- **AVAILABLE DATA**
···
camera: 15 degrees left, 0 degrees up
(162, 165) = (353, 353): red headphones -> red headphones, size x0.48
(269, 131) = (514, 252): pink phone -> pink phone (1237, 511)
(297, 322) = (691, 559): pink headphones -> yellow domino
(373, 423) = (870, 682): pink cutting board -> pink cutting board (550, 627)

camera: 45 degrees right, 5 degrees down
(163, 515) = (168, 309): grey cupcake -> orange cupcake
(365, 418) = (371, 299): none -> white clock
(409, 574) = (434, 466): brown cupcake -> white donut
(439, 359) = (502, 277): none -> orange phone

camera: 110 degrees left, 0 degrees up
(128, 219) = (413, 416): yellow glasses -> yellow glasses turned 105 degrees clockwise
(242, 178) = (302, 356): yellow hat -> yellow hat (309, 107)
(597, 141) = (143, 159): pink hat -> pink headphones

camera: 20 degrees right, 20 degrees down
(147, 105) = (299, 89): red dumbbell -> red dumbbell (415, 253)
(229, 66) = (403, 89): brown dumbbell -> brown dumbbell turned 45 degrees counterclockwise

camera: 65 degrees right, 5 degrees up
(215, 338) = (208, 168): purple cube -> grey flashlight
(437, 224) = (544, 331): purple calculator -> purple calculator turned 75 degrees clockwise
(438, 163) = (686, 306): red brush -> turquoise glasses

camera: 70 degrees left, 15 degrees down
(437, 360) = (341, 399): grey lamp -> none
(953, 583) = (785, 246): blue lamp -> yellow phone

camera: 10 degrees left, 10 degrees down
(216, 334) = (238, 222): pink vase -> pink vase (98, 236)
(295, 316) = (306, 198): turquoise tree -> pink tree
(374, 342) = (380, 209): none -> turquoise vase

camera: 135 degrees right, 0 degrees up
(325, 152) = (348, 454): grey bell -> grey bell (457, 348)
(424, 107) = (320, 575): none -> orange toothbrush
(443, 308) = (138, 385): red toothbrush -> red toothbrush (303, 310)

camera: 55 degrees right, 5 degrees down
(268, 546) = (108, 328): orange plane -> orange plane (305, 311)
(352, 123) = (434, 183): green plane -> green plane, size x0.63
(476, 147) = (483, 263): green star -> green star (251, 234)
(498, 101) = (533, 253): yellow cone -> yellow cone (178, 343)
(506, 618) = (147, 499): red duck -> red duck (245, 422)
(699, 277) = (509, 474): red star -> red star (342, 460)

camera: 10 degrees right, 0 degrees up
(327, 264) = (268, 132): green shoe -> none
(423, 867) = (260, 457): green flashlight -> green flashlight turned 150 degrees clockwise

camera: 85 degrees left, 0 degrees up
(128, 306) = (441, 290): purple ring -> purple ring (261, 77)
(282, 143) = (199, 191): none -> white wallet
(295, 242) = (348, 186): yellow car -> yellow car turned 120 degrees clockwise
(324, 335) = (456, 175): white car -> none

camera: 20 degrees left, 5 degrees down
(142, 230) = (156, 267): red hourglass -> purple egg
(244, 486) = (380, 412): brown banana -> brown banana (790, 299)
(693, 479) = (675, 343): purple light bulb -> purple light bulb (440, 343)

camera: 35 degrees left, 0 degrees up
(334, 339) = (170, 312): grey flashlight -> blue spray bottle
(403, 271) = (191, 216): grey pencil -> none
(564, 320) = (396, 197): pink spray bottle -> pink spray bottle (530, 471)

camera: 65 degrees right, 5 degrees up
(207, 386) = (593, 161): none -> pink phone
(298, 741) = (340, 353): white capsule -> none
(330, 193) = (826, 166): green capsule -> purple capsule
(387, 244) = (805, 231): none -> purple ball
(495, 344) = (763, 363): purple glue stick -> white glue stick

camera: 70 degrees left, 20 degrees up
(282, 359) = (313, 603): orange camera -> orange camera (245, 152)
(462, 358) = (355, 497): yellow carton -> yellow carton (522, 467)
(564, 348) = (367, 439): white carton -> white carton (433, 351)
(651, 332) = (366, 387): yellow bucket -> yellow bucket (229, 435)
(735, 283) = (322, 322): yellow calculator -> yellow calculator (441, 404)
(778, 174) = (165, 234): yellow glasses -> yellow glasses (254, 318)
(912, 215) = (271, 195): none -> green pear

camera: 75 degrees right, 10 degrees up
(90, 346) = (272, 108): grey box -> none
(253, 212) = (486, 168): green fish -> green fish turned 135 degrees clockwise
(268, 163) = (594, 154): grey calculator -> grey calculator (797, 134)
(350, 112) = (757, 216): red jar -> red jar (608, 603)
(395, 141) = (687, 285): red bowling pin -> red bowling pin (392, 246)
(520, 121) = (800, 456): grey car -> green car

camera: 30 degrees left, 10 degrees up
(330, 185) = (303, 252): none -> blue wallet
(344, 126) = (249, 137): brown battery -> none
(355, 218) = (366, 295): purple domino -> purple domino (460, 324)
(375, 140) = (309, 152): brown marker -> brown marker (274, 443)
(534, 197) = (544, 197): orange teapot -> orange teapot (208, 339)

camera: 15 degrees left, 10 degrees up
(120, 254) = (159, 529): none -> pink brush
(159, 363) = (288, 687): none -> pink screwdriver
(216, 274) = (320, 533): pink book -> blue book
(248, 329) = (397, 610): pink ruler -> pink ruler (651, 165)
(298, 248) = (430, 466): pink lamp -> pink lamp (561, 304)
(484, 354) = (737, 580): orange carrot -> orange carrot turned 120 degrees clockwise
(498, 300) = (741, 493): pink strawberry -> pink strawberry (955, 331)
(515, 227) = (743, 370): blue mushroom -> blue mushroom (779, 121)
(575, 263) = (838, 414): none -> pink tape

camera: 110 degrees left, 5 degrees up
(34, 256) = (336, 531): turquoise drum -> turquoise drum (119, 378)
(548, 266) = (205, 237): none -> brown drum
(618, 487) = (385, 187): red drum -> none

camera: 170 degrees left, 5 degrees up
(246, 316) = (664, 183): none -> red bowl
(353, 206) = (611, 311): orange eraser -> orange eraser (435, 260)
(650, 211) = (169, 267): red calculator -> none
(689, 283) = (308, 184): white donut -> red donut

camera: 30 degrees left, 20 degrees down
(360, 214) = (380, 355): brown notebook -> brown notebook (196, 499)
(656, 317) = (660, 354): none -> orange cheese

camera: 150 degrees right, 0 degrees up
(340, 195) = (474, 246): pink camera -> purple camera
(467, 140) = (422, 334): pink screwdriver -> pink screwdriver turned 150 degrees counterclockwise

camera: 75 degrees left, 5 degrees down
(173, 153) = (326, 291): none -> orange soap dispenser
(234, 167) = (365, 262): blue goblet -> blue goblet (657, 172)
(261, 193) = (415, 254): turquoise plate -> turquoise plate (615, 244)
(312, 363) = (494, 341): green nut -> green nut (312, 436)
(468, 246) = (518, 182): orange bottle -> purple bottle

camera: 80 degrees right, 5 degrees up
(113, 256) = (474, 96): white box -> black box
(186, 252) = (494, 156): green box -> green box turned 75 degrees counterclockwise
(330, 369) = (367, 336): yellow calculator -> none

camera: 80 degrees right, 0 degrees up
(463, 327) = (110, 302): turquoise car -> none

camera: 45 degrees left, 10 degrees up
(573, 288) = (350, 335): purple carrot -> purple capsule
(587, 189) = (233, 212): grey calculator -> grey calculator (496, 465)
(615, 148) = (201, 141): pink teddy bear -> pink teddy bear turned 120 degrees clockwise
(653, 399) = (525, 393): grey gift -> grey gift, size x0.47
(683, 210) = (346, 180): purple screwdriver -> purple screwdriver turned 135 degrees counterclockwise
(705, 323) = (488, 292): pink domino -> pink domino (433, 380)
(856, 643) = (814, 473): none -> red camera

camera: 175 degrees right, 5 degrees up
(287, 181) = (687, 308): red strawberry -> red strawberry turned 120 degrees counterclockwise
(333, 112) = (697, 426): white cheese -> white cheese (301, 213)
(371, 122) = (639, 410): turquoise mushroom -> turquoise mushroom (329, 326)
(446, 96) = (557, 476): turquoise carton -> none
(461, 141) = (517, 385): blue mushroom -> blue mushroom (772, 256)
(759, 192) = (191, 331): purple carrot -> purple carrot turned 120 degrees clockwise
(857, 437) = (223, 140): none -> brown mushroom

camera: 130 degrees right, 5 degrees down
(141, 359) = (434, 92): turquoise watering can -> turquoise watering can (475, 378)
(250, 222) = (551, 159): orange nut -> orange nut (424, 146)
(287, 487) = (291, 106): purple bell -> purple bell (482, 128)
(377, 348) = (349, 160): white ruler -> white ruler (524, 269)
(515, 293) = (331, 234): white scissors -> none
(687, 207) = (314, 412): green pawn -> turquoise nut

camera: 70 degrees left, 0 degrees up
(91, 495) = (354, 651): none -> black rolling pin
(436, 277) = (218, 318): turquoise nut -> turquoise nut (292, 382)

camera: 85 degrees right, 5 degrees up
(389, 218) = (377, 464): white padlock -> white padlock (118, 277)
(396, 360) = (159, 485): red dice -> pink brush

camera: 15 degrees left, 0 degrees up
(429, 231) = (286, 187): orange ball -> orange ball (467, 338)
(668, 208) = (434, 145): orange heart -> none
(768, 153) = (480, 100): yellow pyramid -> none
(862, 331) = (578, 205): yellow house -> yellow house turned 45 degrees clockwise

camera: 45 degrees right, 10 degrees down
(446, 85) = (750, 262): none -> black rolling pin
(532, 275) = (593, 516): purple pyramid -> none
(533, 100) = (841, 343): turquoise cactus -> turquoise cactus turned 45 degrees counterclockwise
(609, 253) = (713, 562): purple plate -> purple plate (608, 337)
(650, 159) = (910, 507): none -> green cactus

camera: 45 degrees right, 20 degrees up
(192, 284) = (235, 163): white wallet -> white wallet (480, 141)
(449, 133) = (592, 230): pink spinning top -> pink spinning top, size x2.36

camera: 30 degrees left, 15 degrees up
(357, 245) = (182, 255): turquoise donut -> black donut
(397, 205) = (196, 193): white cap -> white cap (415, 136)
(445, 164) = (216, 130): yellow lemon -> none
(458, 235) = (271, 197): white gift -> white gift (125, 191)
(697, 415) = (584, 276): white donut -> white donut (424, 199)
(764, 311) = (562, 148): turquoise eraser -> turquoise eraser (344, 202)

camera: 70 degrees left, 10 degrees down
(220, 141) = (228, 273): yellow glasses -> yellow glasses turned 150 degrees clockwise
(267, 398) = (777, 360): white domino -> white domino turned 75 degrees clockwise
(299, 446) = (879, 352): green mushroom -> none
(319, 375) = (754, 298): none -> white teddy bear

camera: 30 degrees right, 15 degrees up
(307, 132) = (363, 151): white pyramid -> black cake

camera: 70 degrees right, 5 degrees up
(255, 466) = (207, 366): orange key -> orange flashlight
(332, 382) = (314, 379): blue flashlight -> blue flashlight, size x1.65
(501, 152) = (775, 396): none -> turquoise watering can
···
- **WORK REQUIRED**
From the material above, copy exactly the lines between the line holding "(159, 363) = (288, 687): none" and the line holding "(498, 300) = (741, 493): pink", inclusive, and only those.

- **YOUR RESPONSE**
(159, 363) = (288, 687): none -> pink screwdriver
(216, 274) = (320, 533): pink book -> blue book
(248, 329) = (397, 610): pink ruler -> pink ruler (651, 165)
(298, 248) = (430, 466): pink lamp -> pink lamp (561, 304)
(484, 354) = (737, 580): orange carrot -> orange carrot turned 120 degrees clockwise
(498, 300) = (741, 493): pink strawberry -> pink strawberry (955, 331)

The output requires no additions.